===== Exercise input =====

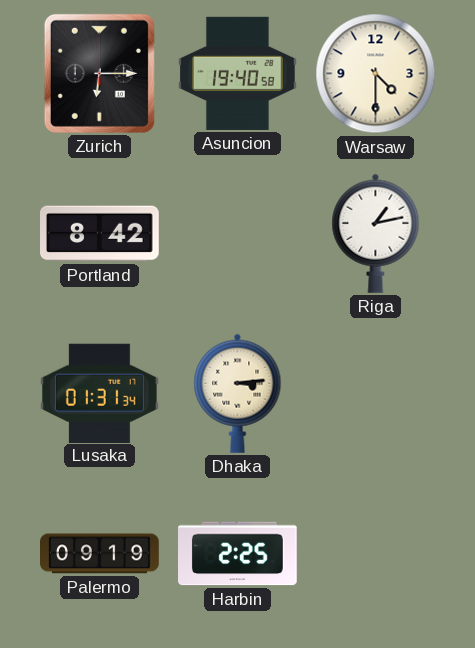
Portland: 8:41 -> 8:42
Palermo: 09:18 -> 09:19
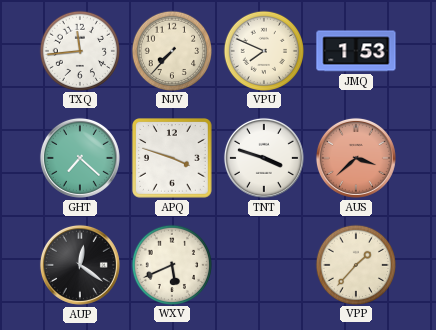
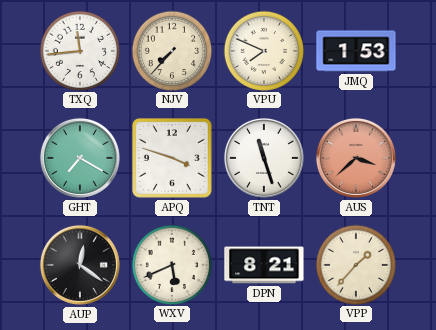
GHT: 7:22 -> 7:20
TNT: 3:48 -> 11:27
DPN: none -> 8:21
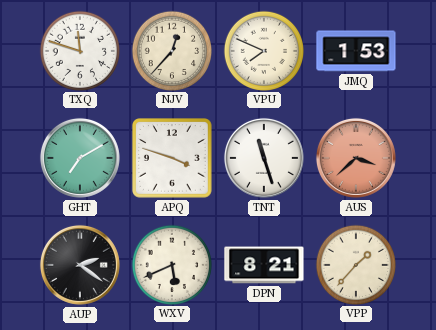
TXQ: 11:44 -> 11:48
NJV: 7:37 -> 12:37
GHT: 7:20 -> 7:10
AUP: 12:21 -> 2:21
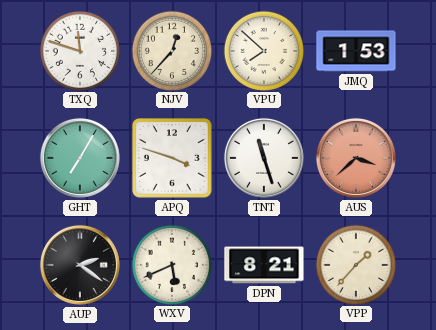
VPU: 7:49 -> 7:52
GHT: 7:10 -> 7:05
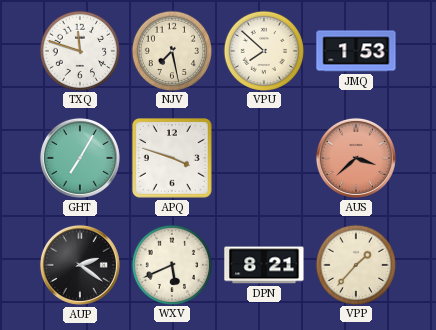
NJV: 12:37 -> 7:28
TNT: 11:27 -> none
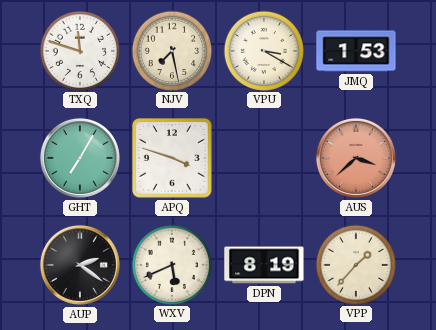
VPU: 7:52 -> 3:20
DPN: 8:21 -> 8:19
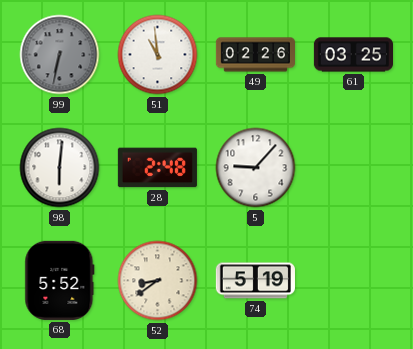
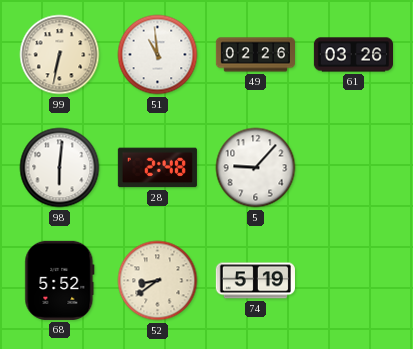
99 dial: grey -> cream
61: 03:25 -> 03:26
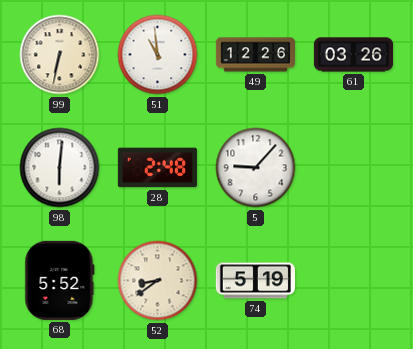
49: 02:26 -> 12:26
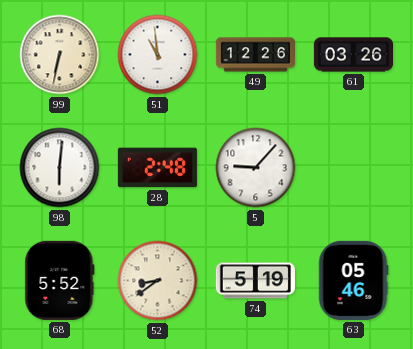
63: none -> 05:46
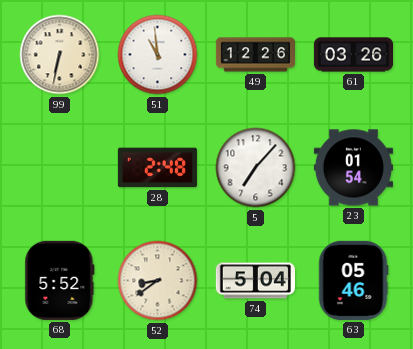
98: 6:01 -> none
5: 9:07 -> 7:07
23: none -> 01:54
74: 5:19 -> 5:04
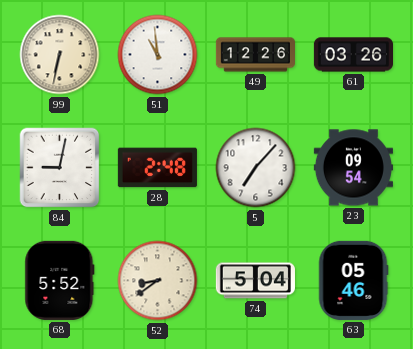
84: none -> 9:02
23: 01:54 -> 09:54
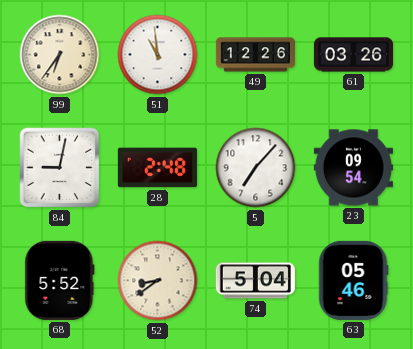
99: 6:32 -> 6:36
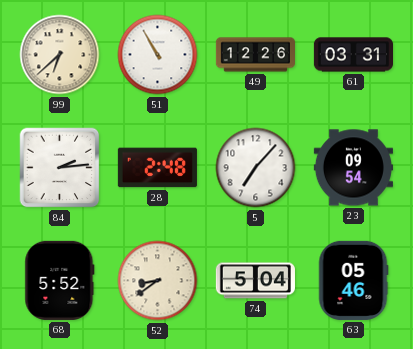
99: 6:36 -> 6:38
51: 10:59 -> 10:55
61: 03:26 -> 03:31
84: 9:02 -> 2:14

=====

The problem:
Quote every line of the records above verbatim and in order, leaving out the pictures.

Output of the exercise:
Portland: 8:41 -> 8:42
Palermo: 09:18 -> 09:19
GHT: 7:22 -> 7:20
TNT: 3:48 -> 11:27
DPN: none -> 8:21
TXQ: 11:44 -> 11:48
NJV: 7:37 -> 12:37
GHT: 7:20 -> 7:10
AUP: 12:21 -> 2:21
VPU: 7:49 -> 7:52
GHT: 7:10 -> 7:05
NJV: 12:37 -> 7:28
TNT: 11:27 -> none
VPU: 7:52 -> 3:20
DPN: 8:21 -> 8:19
99 dial: grey -> cream
61: 03:25 -> 03:26
49: 02:26 -> 12:26
63: none -> 05:46
98: 6:01 -> none
5: 9:07 -> 7:07
23: none -> 01:54
74: 5:19 -> 5:04
84: none -> 9:02
23: 01:54 -> 09:54
99: 6:32 -> 6:36
99: 6:36 -> 6:38
51: 10:59 -> 10:55
61: 03:26 -> 03:31
84: 9:02 -> 2:14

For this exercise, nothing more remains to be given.